• **AIM OF THE EXERCISE**
Copy out the records precisely, omitting pictures.
++++++++
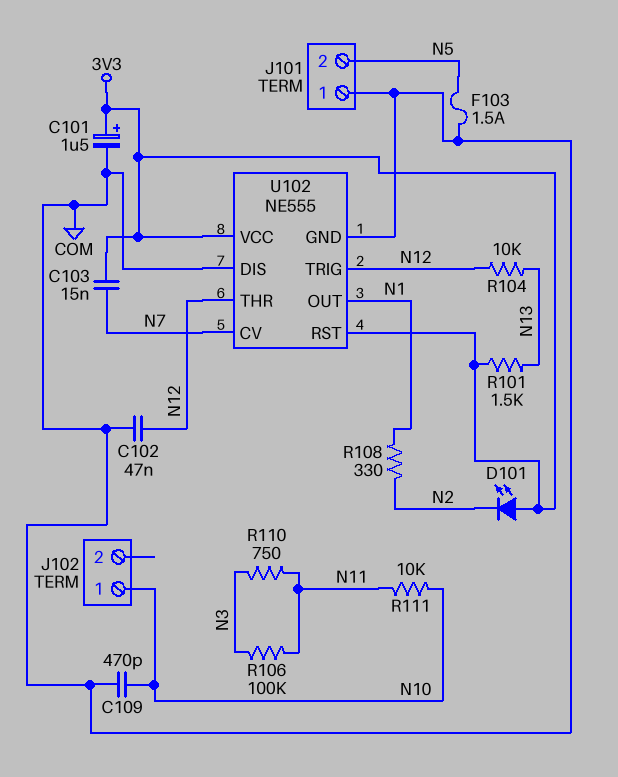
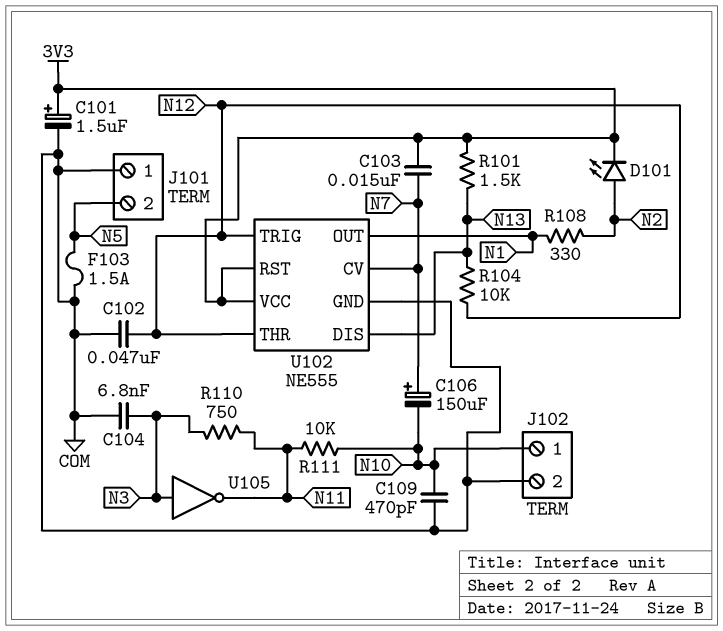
C104: none -> 6.8nF (COM, N3)
C106: none -> 150uF (plus N7, minus N10)
D101: LED (A 3V3, K N2) -> LED (A N2, K 3V3)
J102 pin 2: none -> COM
R106: 100k (N3, N11) -> none
U102 pin DIS: COM -> N13
U105: none -> NOT (in N3, out N11)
++++++++
• **TASK ANSWER**
C104: none -> 6.8nF (COM, N3)
C106: none -> 150uF (plus N7, minus N10)
D101: LED (A 3V3, K N2) -> LED (A N2, K 3V3)
J102 pin 2: none -> COM
R106: 100k (N3, N11) -> none
U102 pin DIS: COM -> N13
U105: none -> NOT (in N3, out N11)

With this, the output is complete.